--- THE DATA ---

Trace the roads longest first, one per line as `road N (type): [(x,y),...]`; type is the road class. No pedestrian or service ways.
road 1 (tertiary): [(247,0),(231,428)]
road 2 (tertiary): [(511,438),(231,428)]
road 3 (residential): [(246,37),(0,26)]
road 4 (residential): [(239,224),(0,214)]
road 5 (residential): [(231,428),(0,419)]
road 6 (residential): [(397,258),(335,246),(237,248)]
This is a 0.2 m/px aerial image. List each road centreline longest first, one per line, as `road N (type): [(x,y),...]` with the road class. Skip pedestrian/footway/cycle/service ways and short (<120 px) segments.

---
--- THE DATA ---

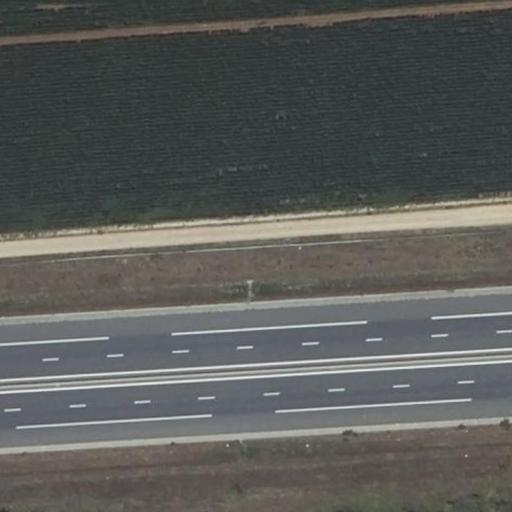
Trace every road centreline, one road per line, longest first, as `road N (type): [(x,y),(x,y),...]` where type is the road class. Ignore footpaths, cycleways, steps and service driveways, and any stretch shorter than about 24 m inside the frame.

---

WHAT IS BEING ASKED
Reproduce verbatim the rows between the line containing "Trace the roads" and the line containing "road 6 (residential): [(397,258),(335,246),(237,248)]", inclusive.

RESPONSE TO THIS TASK
Trace the roads longest first, one per line as `road N (type): [(x,y),...]`; type is the road class. No pedestrian or service ways.
road 1 (tertiary): [(247,0),(231,428)]
road 2 (tertiary): [(511,438),(231,428)]
road 3 (residential): [(246,37),(0,26)]
road 4 (residential): [(239,224),(0,214)]
road 5 (residential): [(231,428),(0,419)]
road 6 (residential): [(397,258),(335,246),(237,248)]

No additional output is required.